§ Goal: Pull out every line of the items below that contains the string "kern". Letter case counts.

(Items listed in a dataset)

—————

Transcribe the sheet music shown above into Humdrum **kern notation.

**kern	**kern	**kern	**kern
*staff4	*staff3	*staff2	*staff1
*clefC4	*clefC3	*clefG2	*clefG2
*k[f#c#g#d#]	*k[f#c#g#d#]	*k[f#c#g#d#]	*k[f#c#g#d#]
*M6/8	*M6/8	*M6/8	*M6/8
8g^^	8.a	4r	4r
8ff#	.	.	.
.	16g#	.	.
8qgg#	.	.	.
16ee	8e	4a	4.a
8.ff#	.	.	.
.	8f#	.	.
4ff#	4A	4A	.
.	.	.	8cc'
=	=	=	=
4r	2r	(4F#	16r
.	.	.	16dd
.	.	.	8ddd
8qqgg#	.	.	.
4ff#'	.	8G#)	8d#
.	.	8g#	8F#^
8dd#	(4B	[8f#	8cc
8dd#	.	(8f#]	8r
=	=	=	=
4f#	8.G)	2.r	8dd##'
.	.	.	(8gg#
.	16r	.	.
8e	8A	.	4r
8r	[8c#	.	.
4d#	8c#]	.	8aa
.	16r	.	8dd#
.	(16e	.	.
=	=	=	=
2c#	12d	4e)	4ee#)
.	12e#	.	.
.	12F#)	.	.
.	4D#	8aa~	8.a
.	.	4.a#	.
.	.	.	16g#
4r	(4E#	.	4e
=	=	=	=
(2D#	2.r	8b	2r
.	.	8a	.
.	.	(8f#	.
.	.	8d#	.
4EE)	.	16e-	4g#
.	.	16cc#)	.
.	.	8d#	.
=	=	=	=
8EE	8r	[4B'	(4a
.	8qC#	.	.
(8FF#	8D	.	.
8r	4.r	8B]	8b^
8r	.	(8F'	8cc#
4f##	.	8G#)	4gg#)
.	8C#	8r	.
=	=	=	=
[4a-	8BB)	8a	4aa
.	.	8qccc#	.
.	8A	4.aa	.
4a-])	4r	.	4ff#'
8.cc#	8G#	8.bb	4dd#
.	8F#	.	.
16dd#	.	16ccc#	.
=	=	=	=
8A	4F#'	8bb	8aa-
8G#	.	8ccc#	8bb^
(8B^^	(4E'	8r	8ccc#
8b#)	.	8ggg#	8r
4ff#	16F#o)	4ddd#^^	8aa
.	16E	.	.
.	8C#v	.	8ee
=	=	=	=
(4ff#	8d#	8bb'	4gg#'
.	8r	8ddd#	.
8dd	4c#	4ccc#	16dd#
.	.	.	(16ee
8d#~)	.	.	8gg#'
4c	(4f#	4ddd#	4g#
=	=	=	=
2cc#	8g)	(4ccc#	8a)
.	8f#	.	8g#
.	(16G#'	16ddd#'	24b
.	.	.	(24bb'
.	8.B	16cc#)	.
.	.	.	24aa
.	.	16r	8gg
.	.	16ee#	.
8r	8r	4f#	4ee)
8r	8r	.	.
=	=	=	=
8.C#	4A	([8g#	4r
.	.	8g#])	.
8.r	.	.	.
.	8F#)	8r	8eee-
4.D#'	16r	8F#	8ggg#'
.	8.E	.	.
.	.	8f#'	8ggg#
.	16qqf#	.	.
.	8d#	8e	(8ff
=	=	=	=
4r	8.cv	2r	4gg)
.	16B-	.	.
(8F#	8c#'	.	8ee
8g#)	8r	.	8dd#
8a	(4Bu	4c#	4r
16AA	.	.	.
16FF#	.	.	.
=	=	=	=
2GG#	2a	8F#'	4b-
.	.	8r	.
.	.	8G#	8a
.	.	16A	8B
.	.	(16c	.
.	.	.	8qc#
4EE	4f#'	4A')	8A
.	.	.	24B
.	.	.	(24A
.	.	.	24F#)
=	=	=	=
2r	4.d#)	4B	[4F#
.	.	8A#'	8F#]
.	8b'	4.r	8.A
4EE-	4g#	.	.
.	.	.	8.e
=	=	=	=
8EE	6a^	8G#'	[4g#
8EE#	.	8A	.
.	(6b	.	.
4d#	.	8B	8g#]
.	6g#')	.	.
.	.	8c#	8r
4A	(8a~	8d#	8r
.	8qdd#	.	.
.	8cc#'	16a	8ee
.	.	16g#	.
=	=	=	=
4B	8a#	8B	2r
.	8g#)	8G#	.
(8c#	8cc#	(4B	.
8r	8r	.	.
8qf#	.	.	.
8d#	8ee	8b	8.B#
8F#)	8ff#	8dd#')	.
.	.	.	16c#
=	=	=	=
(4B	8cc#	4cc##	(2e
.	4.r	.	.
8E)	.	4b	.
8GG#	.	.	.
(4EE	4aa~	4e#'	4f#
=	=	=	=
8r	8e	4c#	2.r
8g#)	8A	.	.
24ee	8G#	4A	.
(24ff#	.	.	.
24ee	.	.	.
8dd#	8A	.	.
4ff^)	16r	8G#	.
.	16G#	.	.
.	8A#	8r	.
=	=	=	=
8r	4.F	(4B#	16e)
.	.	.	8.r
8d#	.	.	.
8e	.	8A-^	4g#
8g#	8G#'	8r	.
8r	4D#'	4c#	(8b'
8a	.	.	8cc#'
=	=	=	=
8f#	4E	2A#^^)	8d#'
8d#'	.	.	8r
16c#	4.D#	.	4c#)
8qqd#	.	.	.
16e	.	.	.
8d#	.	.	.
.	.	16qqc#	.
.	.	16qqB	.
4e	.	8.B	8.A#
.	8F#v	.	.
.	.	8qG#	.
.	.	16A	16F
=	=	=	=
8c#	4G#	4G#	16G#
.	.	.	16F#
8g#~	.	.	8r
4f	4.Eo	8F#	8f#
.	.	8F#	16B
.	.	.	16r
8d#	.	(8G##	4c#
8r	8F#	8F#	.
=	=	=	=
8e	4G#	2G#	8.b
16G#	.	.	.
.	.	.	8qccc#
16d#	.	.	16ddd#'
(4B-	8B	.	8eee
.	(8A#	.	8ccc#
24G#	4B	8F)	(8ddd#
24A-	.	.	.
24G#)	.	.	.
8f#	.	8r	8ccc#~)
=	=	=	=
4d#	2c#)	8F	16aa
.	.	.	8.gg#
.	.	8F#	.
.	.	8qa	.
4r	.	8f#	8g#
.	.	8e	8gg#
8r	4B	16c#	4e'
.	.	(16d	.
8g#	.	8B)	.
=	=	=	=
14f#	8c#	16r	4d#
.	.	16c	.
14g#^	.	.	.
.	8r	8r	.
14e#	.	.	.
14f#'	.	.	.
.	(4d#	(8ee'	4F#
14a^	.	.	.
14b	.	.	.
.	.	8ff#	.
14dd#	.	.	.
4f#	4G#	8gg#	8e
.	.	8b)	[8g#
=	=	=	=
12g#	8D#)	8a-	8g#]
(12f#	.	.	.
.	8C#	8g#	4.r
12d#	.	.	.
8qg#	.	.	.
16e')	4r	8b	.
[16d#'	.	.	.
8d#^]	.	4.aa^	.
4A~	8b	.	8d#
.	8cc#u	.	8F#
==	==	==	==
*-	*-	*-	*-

—————

§ Finished task:
Transcribe the sheet music shown above into Humdrum **kern notation.
**kern	**kern	**kern	**kern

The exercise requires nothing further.